Task instructions: Output only the lines below that start at the line containing "camera: 130 degrees left, 15 degrees up" and end at the line containing "relocated | grey", with both ends kept.

(Records drawn from a dataset)
_ _ _ _ _ _ _
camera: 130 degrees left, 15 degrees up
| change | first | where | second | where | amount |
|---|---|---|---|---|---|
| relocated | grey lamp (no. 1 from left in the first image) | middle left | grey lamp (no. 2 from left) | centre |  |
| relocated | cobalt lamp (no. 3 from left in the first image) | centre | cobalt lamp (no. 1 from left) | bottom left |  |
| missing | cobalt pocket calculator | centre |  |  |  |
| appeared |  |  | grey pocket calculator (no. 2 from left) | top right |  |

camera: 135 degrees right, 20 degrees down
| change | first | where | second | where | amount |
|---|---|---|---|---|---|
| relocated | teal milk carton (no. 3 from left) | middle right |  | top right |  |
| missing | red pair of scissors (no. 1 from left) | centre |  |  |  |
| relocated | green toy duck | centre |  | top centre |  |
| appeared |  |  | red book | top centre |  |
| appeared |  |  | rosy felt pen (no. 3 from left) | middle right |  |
_ _ _ _ _ _ _
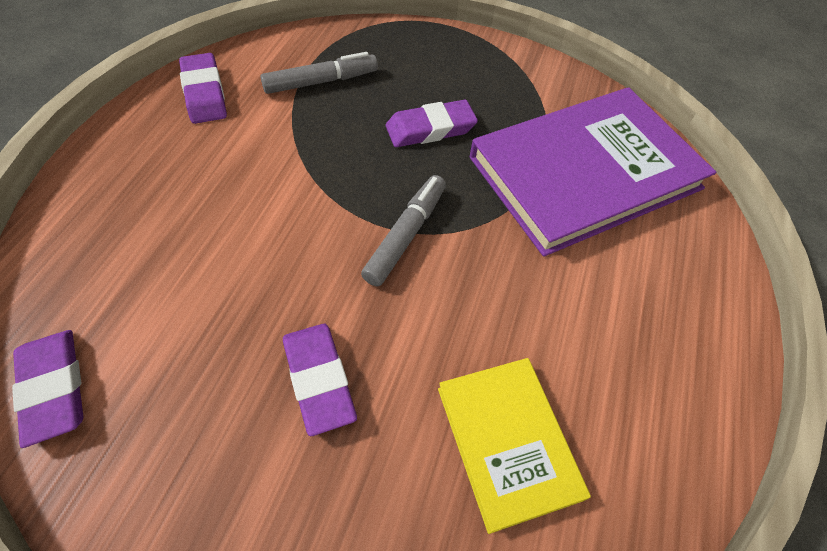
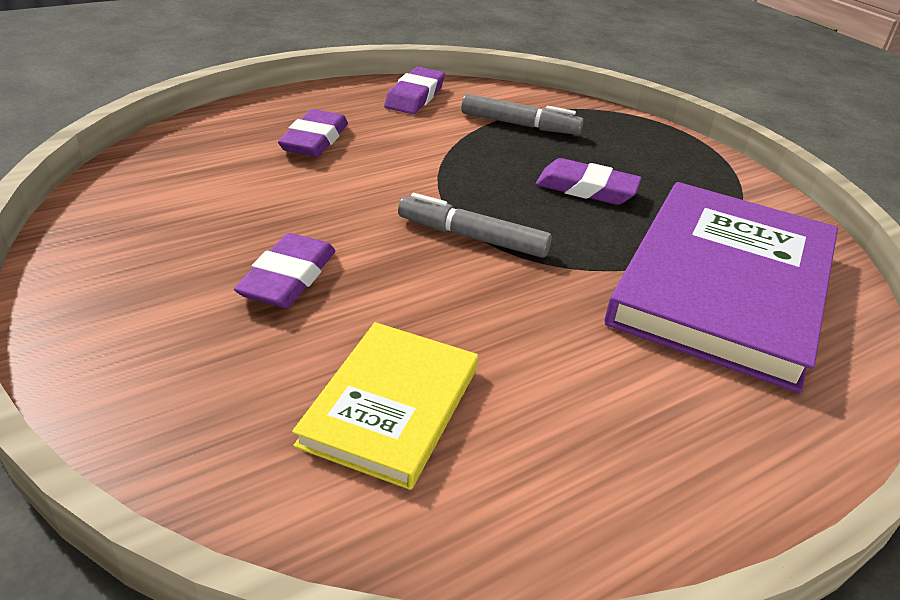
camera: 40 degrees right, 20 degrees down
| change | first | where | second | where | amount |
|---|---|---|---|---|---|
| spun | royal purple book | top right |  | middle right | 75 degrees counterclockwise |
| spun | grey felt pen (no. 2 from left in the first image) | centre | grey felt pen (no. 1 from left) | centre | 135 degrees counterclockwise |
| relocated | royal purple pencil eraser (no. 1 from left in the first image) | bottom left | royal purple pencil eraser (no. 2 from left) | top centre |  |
_ _ _ _ _ _ _
Output of the task:
camera: 130 degrees left, 15 degrees up
| change | first | where | second | where | amount |
|---|---|---|---|---|---|
| relocated | grey lamp (no. 1 from left in the first image) | middle left | grey lamp (no. 2 from left) | centre |  |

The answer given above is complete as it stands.